DATA BELOW:
»»

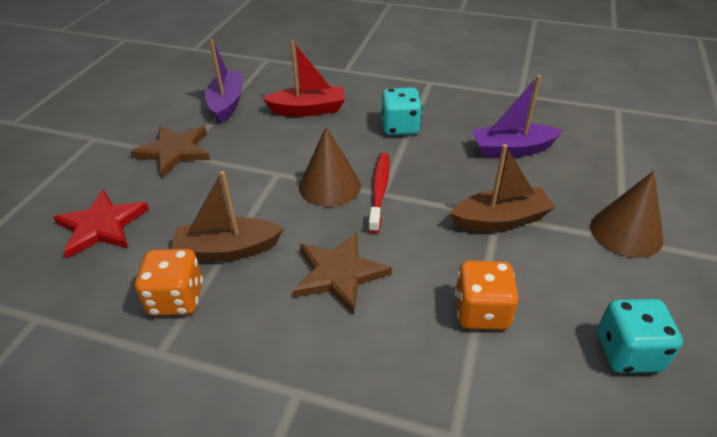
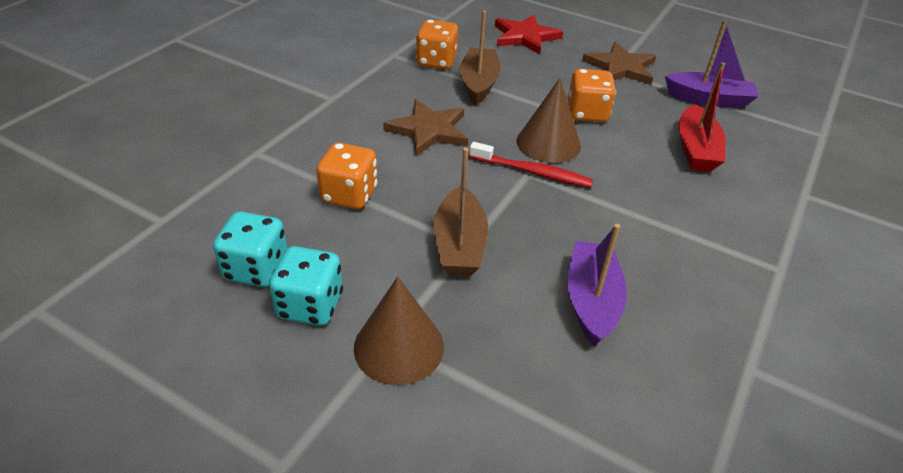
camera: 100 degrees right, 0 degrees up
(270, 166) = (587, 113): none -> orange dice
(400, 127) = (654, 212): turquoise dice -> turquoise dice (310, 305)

««

ACTIVITY:
Return all material verbatim, pictures omitted.

WRITTEN ANSWER:
camera: 100 degrees right, 0 degrees up
(270, 166) = (587, 113): none -> orange dice
(400, 127) = (654, 212): turquoise dice -> turquoise dice (310, 305)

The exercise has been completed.